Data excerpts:
::::::::
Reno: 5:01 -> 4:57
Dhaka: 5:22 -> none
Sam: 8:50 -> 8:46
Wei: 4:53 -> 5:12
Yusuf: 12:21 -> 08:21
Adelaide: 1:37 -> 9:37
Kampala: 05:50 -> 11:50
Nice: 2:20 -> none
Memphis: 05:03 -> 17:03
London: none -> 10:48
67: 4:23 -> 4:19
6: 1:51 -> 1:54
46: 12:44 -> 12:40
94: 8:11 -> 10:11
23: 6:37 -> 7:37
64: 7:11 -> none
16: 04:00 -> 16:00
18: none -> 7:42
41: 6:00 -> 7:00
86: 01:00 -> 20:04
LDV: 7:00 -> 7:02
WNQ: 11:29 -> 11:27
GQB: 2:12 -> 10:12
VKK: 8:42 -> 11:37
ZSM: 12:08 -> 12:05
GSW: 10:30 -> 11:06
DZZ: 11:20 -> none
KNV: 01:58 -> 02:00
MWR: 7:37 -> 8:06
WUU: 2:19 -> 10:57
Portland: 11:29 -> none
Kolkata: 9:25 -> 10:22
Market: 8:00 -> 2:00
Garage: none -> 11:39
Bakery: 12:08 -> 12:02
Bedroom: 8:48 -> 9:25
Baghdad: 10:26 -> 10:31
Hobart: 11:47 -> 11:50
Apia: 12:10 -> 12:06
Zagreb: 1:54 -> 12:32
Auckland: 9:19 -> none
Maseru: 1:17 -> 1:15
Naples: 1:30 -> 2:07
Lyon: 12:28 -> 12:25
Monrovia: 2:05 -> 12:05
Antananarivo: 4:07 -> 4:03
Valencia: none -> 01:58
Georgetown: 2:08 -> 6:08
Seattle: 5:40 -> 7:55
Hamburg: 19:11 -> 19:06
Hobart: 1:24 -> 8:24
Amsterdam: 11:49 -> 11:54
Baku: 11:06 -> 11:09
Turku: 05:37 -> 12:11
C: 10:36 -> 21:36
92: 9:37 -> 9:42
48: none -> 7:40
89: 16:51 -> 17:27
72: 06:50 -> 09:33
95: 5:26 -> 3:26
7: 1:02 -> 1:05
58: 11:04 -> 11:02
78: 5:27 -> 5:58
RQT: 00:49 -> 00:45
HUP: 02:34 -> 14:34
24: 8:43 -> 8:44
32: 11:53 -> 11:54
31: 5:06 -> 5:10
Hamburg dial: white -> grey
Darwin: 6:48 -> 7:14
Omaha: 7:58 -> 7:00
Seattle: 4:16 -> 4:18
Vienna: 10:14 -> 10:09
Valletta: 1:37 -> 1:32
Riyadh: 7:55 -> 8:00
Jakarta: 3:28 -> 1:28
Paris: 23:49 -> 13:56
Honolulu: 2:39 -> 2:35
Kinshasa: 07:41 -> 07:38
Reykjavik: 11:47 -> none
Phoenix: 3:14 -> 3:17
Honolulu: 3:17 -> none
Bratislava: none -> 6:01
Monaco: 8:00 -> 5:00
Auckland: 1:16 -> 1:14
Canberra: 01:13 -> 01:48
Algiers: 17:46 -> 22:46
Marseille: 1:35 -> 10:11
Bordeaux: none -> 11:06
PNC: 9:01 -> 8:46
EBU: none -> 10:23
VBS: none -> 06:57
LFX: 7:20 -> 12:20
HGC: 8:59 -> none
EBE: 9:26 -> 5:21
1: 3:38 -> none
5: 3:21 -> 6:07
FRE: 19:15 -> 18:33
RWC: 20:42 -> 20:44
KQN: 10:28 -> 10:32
::::::::
### [Task to carry out]
Reproduce every line of the records above without any changes.

### [Task solution]
Reno: 5:01 -> 4:57
Dhaka: 5:22 -> none
Sam: 8:50 -> 8:46
Wei: 4:53 -> 5:12
Yusuf: 12:21 -> 08:21
Adelaide: 1:37 -> 9:37
Kampala: 05:50 -> 11:50
Nice: 2:20 -> none
Memphis: 05:03 -> 17:03
London: none -> 10:48
67: 4:23 -> 4:19
6: 1:51 -> 1:54
46: 12:44 -> 12:40
94: 8:11 -> 10:11
23: 6:37 -> 7:37
64: 7:11 -> none
16: 04:00 -> 16:00
18: none -> 7:42
41: 6:00 -> 7:00
86: 01:00 -> 20:04
LDV: 7:00 -> 7:02
WNQ: 11:29 -> 11:27
GQB: 2:12 -> 10:12
VKK: 8:42 -> 11:37
ZSM: 12:08 -> 12:05
GSW: 10:30 -> 11:06
DZZ: 11:20 -> none
KNV: 01:58 -> 02:00
MWR: 7:37 -> 8:06
WUU: 2:19 -> 10:57
Portland: 11:29 -> none
Kolkata: 9:25 -> 10:22
Market: 8:00 -> 2:00
Garage: none -> 11:39
Bakery: 12:08 -> 12:02
Bedroom: 8:48 -> 9:25
Baghdad: 10:26 -> 10:31
Hobart: 11:47 -> 11:50
Apia: 12:10 -> 12:06
Zagreb: 1:54 -> 12:32
Auckland: 9:19 -> none
Maseru: 1:17 -> 1:15
Naples: 1:30 -> 2:07
Lyon: 12:28 -> 12:25
Monrovia: 2:05 -> 12:05
Antananarivo: 4:07 -> 4:03
Valencia: none -> 01:58
Georgetown: 2:08 -> 6:08
Seattle: 5:40 -> 7:55
Hamburg: 19:11 -> 19:06
Hobart: 1:24 -> 8:24
Amsterdam: 11:49 -> 11:54
Baku: 11:06 -> 11:09
Turku: 05:37 -> 12:11
C: 10:36 -> 21:36
92: 9:37 -> 9:42
48: none -> 7:40
89: 16:51 -> 17:27
72: 06:50 -> 09:33
95: 5:26 -> 3:26
7: 1:02 -> 1:05
58: 11:04 -> 11:02
78: 5:27 -> 5:58
RQT: 00:49 -> 00:45
HUP: 02:34 -> 14:34
24: 8:43 -> 8:44
32: 11:53 -> 11:54
31: 5:06 -> 5:10
Hamburg dial: white -> grey
Darwin: 6:48 -> 7:14
Omaha: 7:58 -> 7:00
Seattle: 4:16 -> 4:18
Vienna: 10:14 -> 10:09
Valletta: 1:37 -> 1:32
Riyadh: 7:55 -> 8:00
Jakarta: 3:28 -> 1:28
Paris: 23:49 -> 13:56
Honolulu: 2:39 -> 2:35
Kinshasa: 07:41 -> 07:38
Reykjavik: 11:47 -> none
Phoenix: 3:14 -> 3:17
Honolulu: 3:17 -> none
Bratislava: none -> 6:01
Monaco: 8:00 -> 5:00
Auckland: 1:16 -> 1:14
Canberra: 01:13 -> 01:48
Algiers: 17:46 -> 22:46
Marseille: 1:35 -> 10:11
Bordeaux: none -> 11:06
PNC: 9:01 -> 8:46
EBU: none -> 10:23
VBS: none -> 06:57
LFX: 7:20 -> 12:20
HGC: 8:59 -> none
EBE: 9:26 -> 5:21
1: 3:38 -> none
5: 3:21 -> 6:07
FRE: 19:15 -> 18:33
RWC: 20:42 -> 20:44
KQN: 10:28 -> 10:32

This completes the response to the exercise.